#### Task objective:
Reproduce every text line of the material below word for word, leaving out the pictures.

#### Material supplied:
..............................
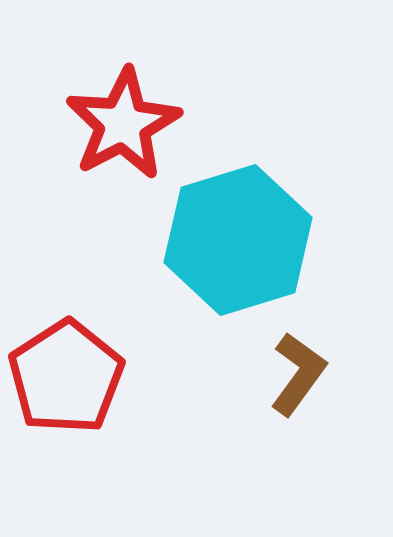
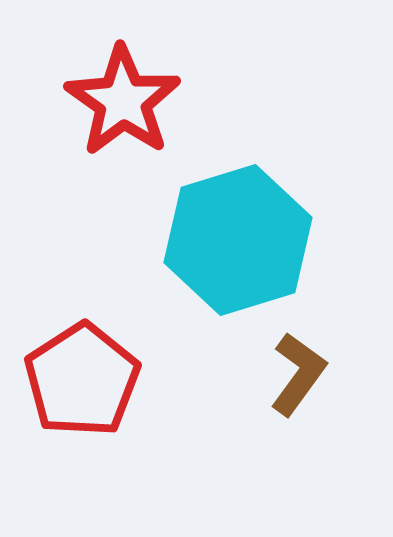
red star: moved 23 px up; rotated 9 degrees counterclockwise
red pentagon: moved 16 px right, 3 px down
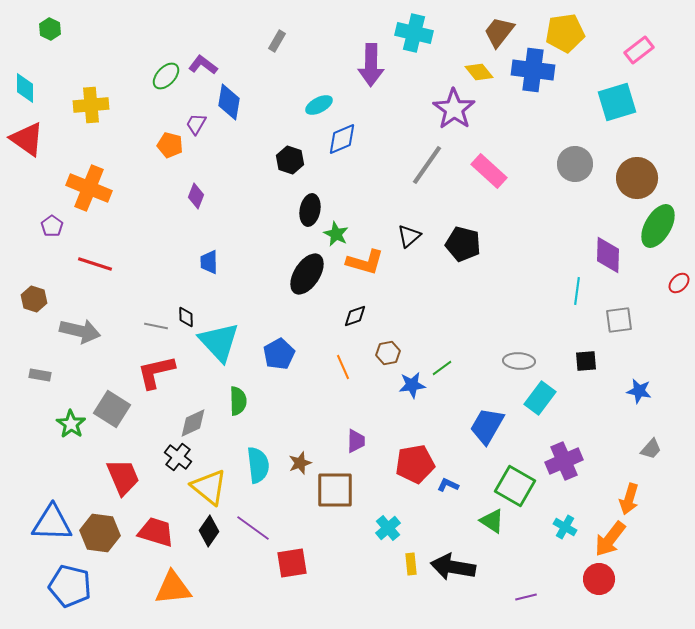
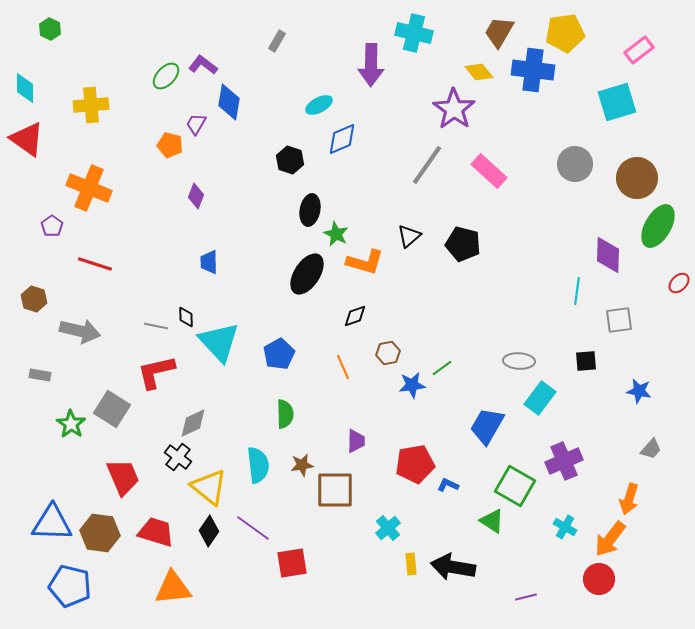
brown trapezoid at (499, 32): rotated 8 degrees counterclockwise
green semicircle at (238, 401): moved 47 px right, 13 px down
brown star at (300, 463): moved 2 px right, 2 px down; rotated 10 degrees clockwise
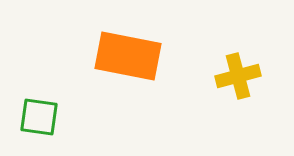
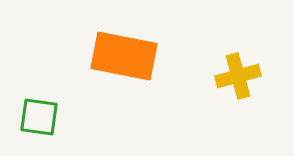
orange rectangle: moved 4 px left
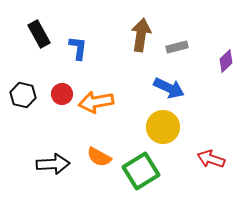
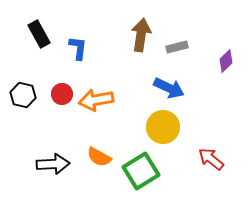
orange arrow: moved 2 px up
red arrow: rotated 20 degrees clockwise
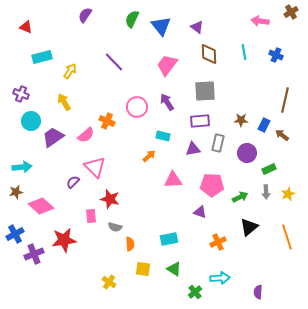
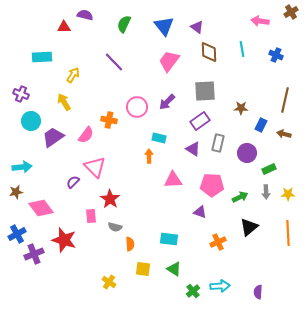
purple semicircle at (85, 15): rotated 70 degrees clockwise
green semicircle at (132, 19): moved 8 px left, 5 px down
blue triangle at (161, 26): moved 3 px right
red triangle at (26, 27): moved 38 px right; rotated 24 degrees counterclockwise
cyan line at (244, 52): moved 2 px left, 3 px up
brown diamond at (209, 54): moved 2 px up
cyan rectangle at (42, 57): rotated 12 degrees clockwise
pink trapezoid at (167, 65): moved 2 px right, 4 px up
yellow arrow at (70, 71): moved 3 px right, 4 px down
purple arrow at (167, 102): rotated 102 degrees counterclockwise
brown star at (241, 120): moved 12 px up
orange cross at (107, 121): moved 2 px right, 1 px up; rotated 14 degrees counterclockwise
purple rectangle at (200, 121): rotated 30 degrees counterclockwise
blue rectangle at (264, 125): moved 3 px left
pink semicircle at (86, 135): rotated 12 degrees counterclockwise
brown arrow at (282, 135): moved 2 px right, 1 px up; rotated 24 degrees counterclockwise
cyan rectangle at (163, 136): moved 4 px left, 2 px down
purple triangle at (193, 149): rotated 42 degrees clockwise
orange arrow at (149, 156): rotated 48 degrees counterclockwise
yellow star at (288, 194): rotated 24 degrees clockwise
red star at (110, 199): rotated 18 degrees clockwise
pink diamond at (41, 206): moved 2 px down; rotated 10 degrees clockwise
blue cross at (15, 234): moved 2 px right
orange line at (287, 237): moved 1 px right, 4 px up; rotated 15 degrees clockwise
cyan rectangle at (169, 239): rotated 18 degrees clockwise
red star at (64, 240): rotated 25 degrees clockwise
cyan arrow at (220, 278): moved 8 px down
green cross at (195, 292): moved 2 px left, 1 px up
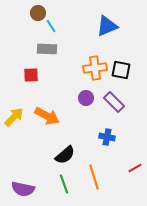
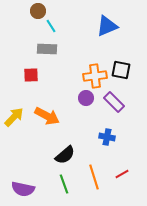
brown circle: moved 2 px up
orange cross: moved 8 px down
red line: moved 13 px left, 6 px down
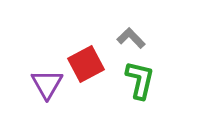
..............................
#### Result:
red star: moved 23 px up; rotated 9 degrees counterclockwise
red pentagon: moved 16 px right, 3 px down
brown trapezoid at (499, 32): rotated 8 degrees counterclockwise
green semicircle at (238, 401): moved 47 px right, 13 px down
brown star at (300, 463): moved 2 px right, 2 px down; rotated 10 degrees clockwise
orange rectangle: moved 4 px left
orange arrow: moved 2 px up
red arrow: rotated 20 degrees clockwise
purple semicircle at (85, 15): rotated 70 degrees clockwise
green semicircle at (132, 19): moved 8 px left, 5 px down
blue triangle at (161, 26): moved 3 px right
red triangle at (26, 27): moved 38 px right; rotated 24 degrees counterclockwise
cyan line at (244, 52): moved 2 px left, 3 px up
brown diamond at (209, 54): moved 2 px up
cyan rectangle at (42, 57): rotated 12 degrees clockwise
pink trapezoid at (167, 65): moved 2 px right, 4 px up
yellow arrow at (70, 71): moved 3 px right, 4 px down
purple arrow at (167, 102): rotated 102 degrees counterclockwise
brown star at (241, 120): moved 12 px up
orange cross at (107, 121): moved 2 px right, 1 px up; rotated 14 degrees counterclockwise
purple rectangle at (200, 121): rotated 30 degrees counterclockwise
blue rectangle at (264, 125): moved 3 px left
pink semicircle at (86, 135): rotated 12 degrees counterclockwise
brown arrow at (282, 135): moved 2 px right, 1 px up; rotated 24 degrees counterclockwise
cyan rectangle at (163, 136): moved 4 px left, 2 px down
purple triangle at (193, 149): rotated 42 degrees clockwise
orange arrow at (149, 156): rotated 48 degrees counterclockwise
yellow star at (288, 194): rotated 24 degrees clockwise
red star at (110, 199): rotated 18 degrees clockwise
pink diamond at (41, 206): moved 2 px down; rotated 10 degrees clockwise
blue cross at (15, 234): moved 2 px right
orange line at (287, 237): moved 1 px right, 4 px up; rotated 15 degrees clockwise
cyan rectangle at (169, 239): rotated 18 degrees clockwise
red star at (64, 240): rotated 25 degrees clockwise
cyan arrow at (220, 278): moved 8 px down
green cross at (195, 292): moved 2 px left, 1 px up
brown circle: moved 2 px up
orange cross: moved 8 px down
red line: moved 13 px left, 6 px down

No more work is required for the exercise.